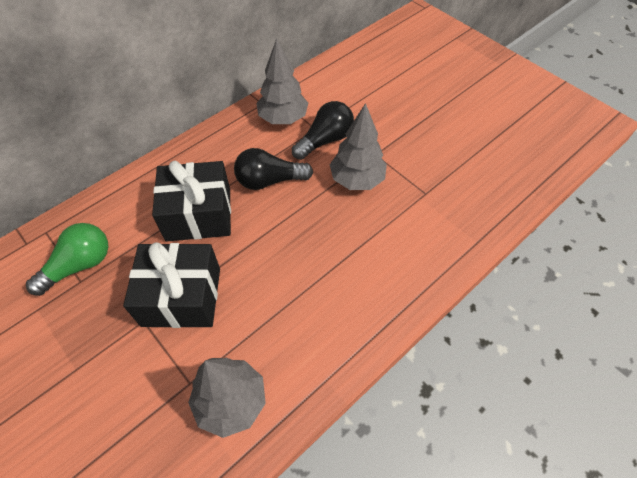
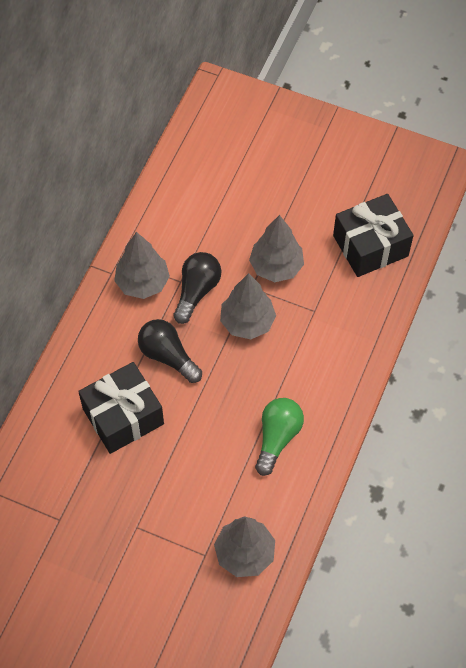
camera: 25 degrees left, 5 degrees up
(79, 265) = (48, 507): green light bulb -> green light bulb (277, 438)
(181, 296) = (155, 494): black gift -> black gift (370, 246)
(269, 181) = (168, 356): black light bulb -> black light bulb turned 75 degrees clockwise
(406, 146) = (276, 267): none -> grey tree

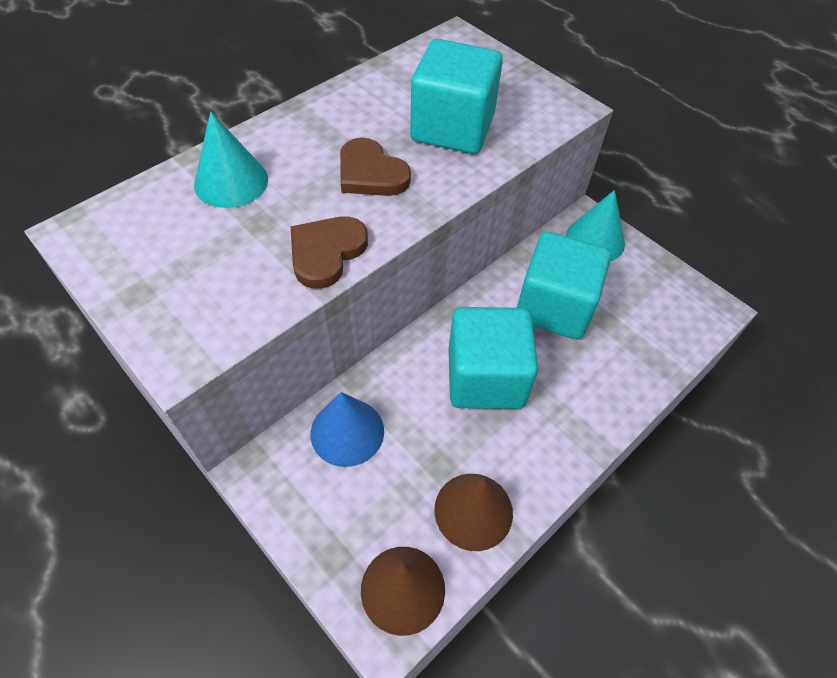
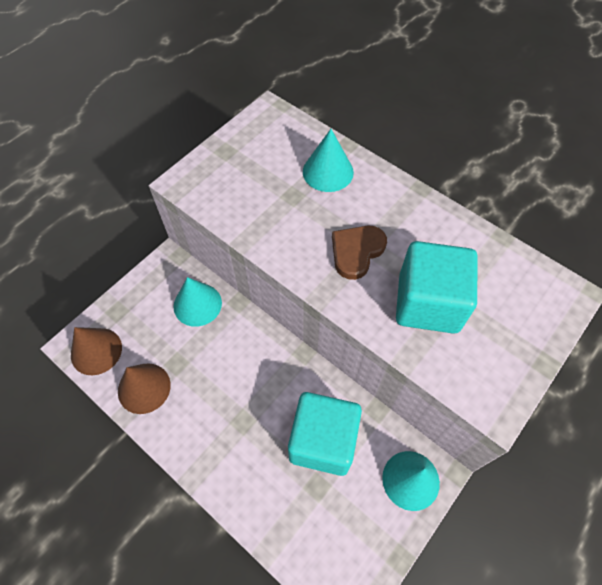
camera: 85 degrees right, 5 degrees up
(326, 252) = (271, 237): brown heart -> none
(347, 432) = (197, 304): blue cone -> turquoise cone
(485, 378) = (247, 389): turquoise cube -> none

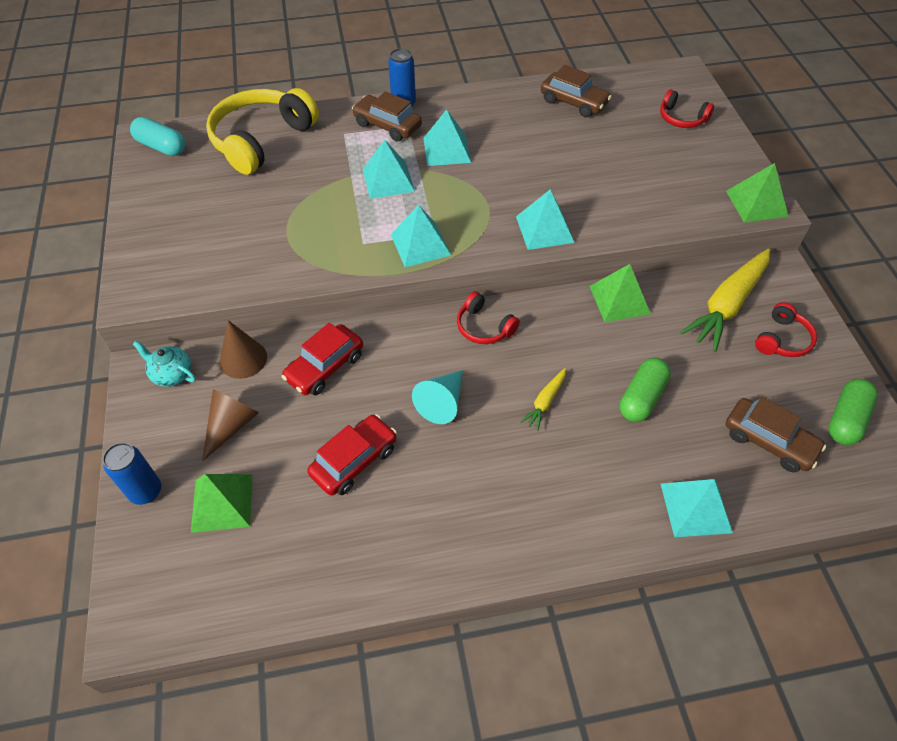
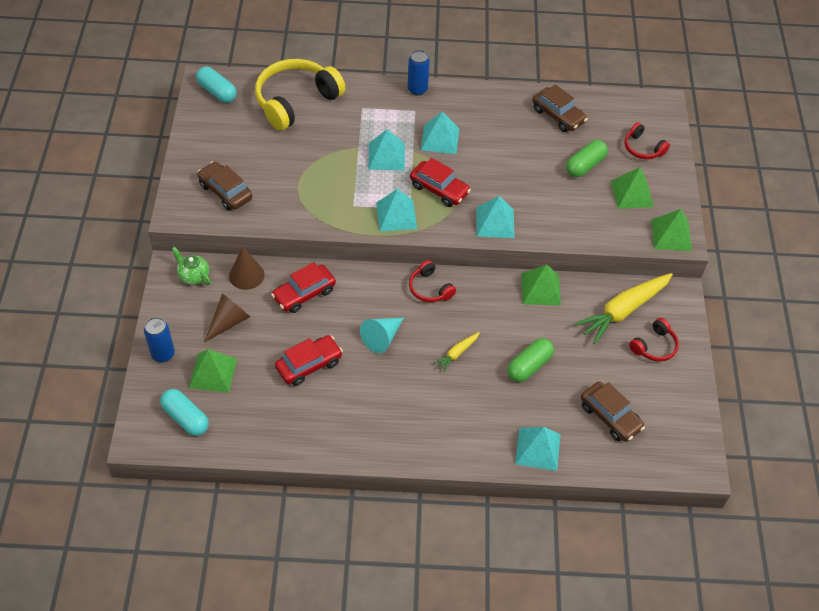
camera: 10 degrees right, 0 degrees up
(171, 374) = (193, 275): turquoise teapot -> green teapot
(194, 579) = (186, 418): none -> turquoise capsule
(387, 126) = (399, 107): brown car -> brown car (225, 192)
(464, 205) = (439, 189): none -> red car
(691, 167) = (632, 193): none -> green pyramid
(846, 419) = (675, 414): green capsule -> green capsule (585, 165)

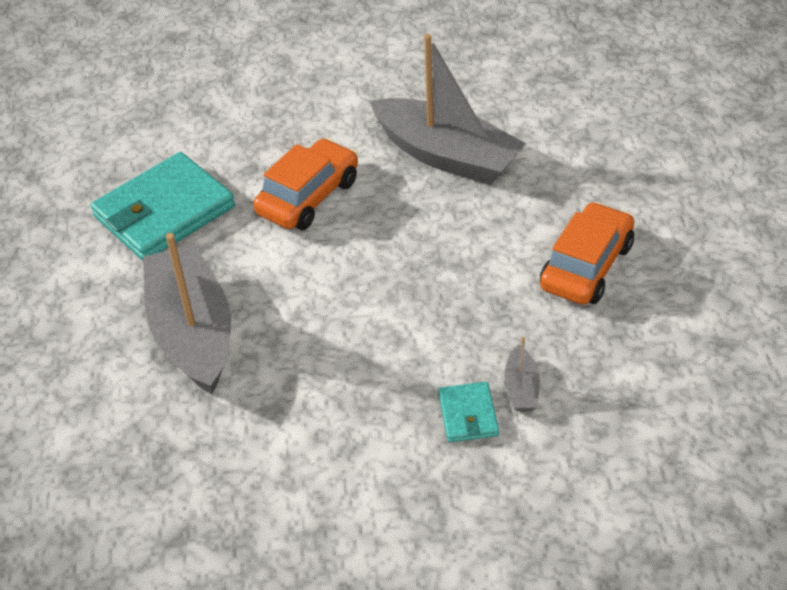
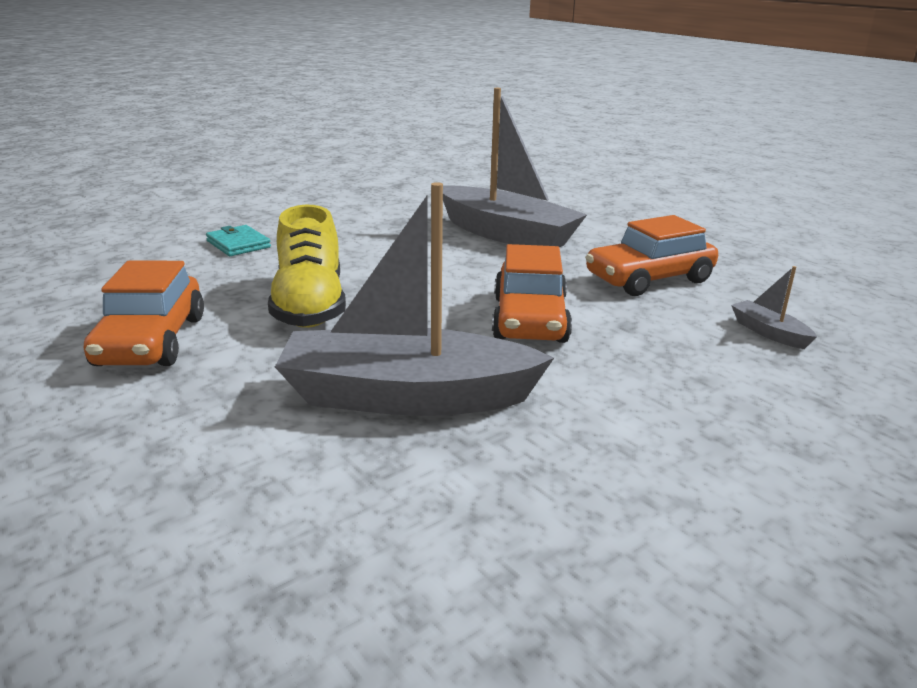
camera: 145 degrees right, 20 degrees down
(164, 212) = (649, 279): turquoise wallet -> orange car
(454, 271) = (310, 306): none -> yellow shoe
(521, 388) = (196, 262): grey boat -> grey boat (769, 333)

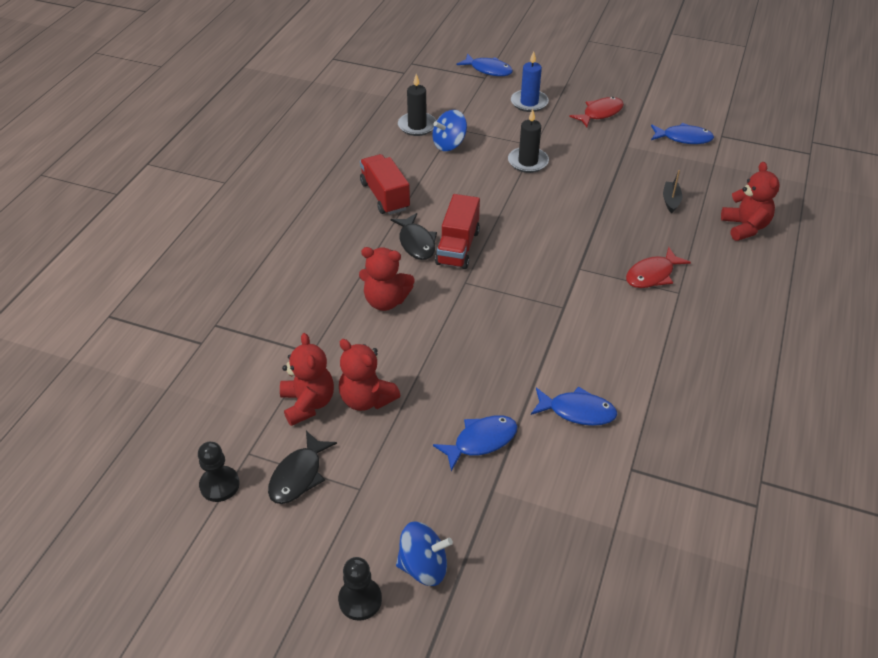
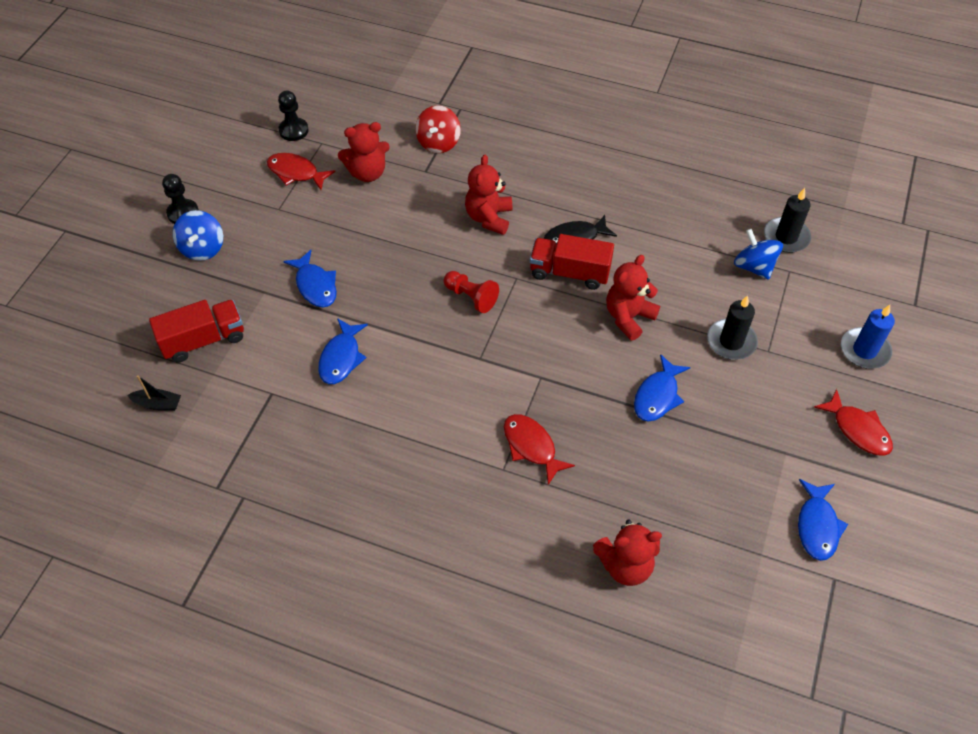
camera: 90 degrees right, 10 degrees up
(268, 342) = (438, 143): none -> red spinning top
(298, 475) = (296, 173): black fish -> red fish
(366, 399) = (369, 209): red teddy bear -> red teddy bear (628, 317)
(385, 196) = (649, 212): red truck -> red truck (203, 340)
(488, 70) = (935, 309): blue fish -> blue fish (657, 396)
(491, 313) = (471, 297): none -> red pawn
(671, 201) = (671, 487): black boat -> black boat (158, 404)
+-------+
WHAT IS NEEDED:
Please copy every entry exactly, without the pictures.

ANSWER:
camera: 25 degrees left, 5 degrees up
(79, 265) = (48, 507): green light bulb -> green light bulb (277, 438)
(181, 296) = (155, 494): black gift -> black gift (370, 246)
(269, 181) = (168, 356): black light bulb -> black light bulb turned 75 degrees clockwise
(406, 146) = (276, 267): none -> grey tree

camera: 85 degrees right, 5 degrees up
(326, 252) = (271, 237): brown heart -> none
(347, 432) = (197, 304): blue cone -> turquoise cone
(485, 378) = (247, 389): turquoise cube -> none

camera: 10 degrees right, 0 degrees up
(171, 374) = (193, 275): turquoise teapot -> green teapot
(194, 579) = (186, 418): none -> turquoise capsule
(387, 126) = (399, 107): brown car -> brown car (225, 192)
(464, 205) = (439, 189): none -> red car
(691, 167) = (632, 193): none -> green pyramid
(846, 419) = (675, 414): green capsule -> green capsule (585, 165)

camera: 145 degrees right, 20 degrees down
(164, 212) = (649, 279): turquoise wallet -> orange car
(454, 271) = (310, 306): none -> yellow shoe
(521, 388) = (196, 262): grey boat -> grey boat (769, 333)

camera: 90 degrees right, 10 degrees up
(268, 342) = (438, 143): none -> red spinning top
(298, 475) = (296, 173): black fish -> red fish
(366, 399) = (369, 209): red teddy bear -> red teddy bear (628, 317)
(385, 196) = (649, 212): red truck -> red truck (203, 340)
(488, 70) = (935, 309): blue fish -> blue fish (657, 396)
(491, 313) = (471, 297): none -> red pawn
(671, 201) = (671, 487): black boat -> black boat (158, 404)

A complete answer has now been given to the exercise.